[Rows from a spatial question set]
[START]

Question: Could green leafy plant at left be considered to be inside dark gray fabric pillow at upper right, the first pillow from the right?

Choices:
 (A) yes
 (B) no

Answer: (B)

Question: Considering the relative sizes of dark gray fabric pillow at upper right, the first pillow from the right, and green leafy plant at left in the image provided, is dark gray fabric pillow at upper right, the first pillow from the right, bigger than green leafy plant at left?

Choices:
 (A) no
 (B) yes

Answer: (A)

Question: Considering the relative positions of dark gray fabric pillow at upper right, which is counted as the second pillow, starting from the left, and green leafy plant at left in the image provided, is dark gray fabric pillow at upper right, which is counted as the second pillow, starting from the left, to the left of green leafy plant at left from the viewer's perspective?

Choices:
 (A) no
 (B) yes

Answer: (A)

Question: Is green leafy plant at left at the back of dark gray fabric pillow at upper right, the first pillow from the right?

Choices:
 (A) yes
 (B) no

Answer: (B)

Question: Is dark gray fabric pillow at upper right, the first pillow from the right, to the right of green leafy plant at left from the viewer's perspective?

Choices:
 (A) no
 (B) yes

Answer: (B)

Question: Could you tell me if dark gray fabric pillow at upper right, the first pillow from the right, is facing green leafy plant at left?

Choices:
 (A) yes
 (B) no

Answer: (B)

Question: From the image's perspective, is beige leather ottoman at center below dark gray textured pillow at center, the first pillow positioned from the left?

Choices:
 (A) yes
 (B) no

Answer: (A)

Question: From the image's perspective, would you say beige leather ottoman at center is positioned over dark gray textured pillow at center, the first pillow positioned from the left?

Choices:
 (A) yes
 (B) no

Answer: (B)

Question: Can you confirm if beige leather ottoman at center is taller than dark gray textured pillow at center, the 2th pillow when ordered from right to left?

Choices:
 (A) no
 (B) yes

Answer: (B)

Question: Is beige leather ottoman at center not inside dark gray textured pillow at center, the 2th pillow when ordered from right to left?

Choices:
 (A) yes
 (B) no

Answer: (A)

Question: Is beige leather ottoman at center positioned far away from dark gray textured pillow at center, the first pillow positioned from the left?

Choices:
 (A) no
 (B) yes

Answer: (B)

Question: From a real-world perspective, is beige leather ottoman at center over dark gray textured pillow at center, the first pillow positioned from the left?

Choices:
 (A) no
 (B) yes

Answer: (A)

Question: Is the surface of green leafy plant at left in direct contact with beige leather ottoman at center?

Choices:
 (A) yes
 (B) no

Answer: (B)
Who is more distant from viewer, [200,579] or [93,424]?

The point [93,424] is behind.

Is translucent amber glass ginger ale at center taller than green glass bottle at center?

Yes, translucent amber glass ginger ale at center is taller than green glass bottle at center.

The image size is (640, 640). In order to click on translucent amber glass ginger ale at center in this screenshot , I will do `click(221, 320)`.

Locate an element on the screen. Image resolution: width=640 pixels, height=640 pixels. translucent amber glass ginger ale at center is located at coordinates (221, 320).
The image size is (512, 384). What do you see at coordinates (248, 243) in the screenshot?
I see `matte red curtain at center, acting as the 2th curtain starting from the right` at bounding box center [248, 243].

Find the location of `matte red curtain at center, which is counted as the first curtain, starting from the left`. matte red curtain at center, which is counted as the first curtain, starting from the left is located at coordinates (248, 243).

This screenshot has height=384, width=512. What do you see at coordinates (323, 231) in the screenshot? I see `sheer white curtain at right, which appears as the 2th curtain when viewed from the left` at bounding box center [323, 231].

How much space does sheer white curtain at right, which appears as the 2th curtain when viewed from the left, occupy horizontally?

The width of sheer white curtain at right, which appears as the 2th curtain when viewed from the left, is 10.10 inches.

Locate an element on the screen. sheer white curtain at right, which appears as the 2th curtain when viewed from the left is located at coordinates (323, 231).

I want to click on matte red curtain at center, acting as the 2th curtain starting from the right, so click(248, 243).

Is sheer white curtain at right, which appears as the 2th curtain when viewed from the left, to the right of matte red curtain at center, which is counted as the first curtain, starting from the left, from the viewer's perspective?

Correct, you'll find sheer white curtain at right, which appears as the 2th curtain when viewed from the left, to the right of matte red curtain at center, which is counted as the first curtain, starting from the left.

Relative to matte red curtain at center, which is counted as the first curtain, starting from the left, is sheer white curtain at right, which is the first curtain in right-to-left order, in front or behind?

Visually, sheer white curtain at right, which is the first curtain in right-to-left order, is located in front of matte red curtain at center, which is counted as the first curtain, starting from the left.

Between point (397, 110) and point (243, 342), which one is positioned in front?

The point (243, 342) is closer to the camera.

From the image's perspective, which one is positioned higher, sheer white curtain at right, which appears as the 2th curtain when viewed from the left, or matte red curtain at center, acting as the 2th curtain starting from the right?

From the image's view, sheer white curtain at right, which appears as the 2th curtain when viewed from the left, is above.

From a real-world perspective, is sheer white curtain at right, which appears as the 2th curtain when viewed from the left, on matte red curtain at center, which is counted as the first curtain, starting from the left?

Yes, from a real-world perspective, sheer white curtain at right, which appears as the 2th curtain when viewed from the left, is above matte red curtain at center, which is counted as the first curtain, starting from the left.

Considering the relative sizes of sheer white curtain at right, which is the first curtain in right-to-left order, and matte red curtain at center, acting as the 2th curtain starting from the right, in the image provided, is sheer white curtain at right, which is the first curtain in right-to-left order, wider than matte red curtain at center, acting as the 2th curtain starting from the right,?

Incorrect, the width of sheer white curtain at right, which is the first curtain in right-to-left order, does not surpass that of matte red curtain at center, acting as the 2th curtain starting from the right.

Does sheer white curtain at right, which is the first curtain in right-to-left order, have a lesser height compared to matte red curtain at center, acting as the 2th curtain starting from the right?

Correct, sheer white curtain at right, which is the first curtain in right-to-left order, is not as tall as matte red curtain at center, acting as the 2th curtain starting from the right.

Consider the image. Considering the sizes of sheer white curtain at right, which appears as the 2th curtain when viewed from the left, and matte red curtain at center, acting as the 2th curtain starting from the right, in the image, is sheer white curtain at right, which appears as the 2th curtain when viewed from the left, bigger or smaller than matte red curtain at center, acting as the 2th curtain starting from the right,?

[END]

What is expected
Pick out each line in the rows above that contains the word "fabric", and copy those lines.

Complete answer
Question: Could green leafy plant at left be considered to be inside dark gray fabric pillow at upper right, the first pillow from the right?
Question: Considering the relative sizes of dark gray fabric pillow at upper right, the first pillow from the right, and green leafy plant at left in the image provided, is dark gray fabric pillow at upper right, the first pillow from the right, bigger than green leafy plant at left?
Question: Considering the relative positions of dark gray fabric pillow at upper right, which is counted as the second pillow, starting from the left, and green leafy plant at left in the image provided, is dark gray fabric pillow at upper right, which is counted as the second pillow, starting from the left, to the left of green leafy plant at left from the viewer's perspective?
Question: Is green leafy plant at left at the back of dark gray fabric pillow at upper right, the first pillow from the right?
Question: Is dark gray fabric pillow at upper right, the first pillow from the right, to the right of green leafy plant at left from the viewer's perspective?
Question: Could you tell me if dark gray fabric pillow at upper right, the first pillow from the right, is facing green leafy plant at left?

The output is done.